» YOUR INSTRUCTIONS
Only one stretch of the data below should be repeated: the lines from the line containing "# camera: 15 degrees right, 10 degrees down" through the line containing "exchanged,Vollzylinder [türkis],(449 173),Hut", inclusive, exactly as they are.

» MATERIAL PROVIDED
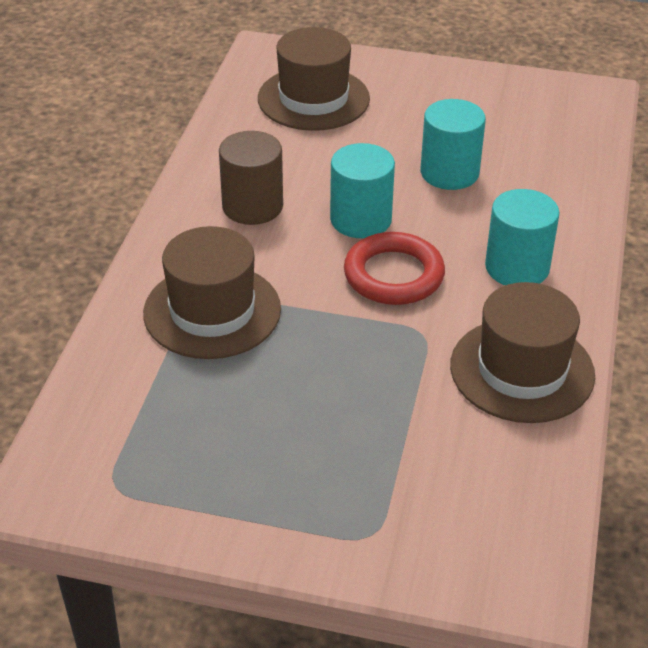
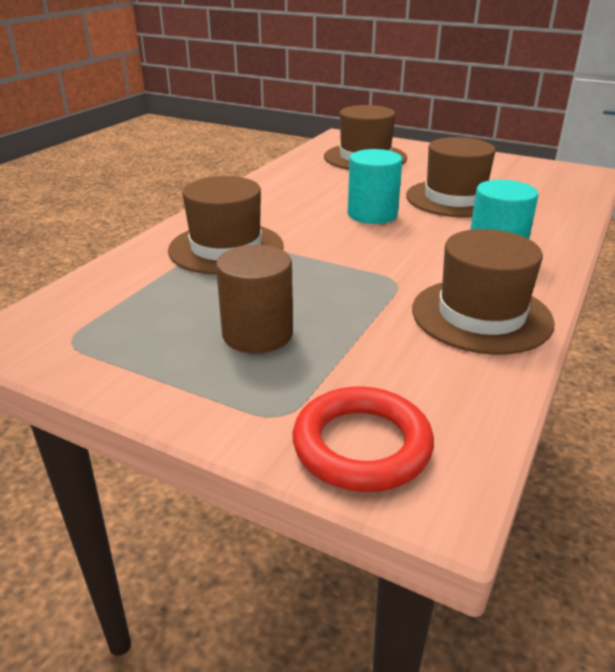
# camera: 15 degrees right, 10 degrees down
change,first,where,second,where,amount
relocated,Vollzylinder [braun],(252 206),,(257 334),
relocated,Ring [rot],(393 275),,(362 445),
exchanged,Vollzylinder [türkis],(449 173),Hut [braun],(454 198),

--

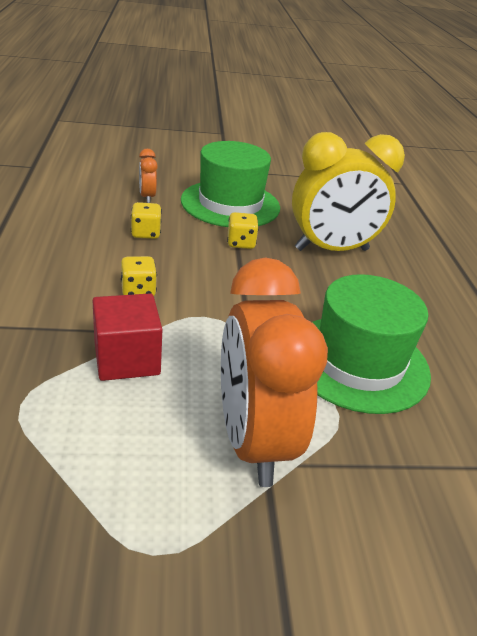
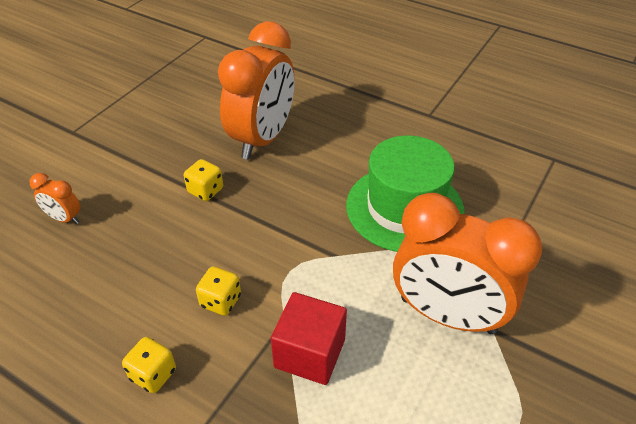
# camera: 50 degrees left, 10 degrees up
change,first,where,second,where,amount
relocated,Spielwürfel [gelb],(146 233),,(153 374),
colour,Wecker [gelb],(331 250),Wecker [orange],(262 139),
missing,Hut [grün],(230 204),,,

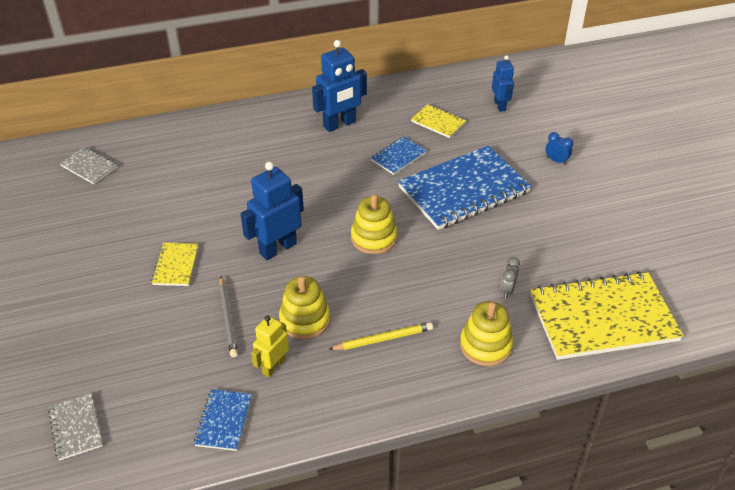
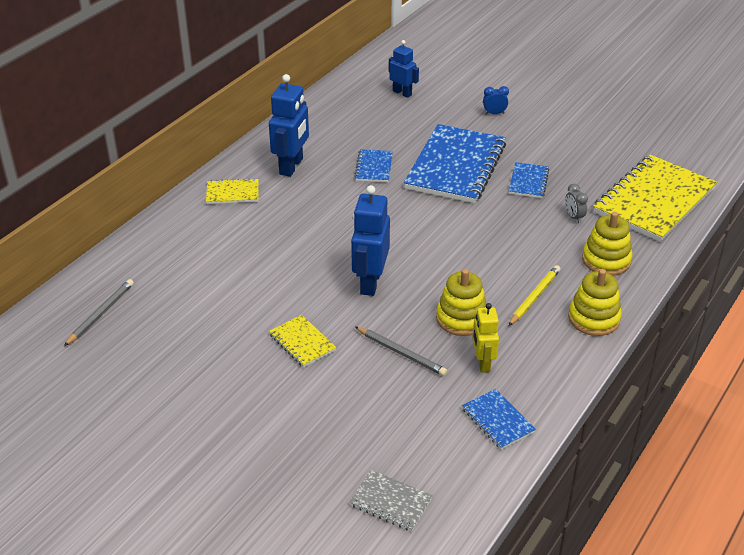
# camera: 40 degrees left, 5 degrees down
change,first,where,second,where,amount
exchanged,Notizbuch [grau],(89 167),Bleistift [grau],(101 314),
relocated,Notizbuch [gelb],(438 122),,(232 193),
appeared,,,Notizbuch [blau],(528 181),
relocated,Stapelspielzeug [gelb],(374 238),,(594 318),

» SOLUTION TO THIS TASK
# camera: 15 degrees right, 10 degrees down
change,first,where,second,where,amount
relocated,Vollzylinder [braun],(252 206),,(257 334),
relocated,Ring [rot],(393 275),,(362 445),
exchanged,Vollzylinder [türkis],(449 173),Hut [braun],(454 198),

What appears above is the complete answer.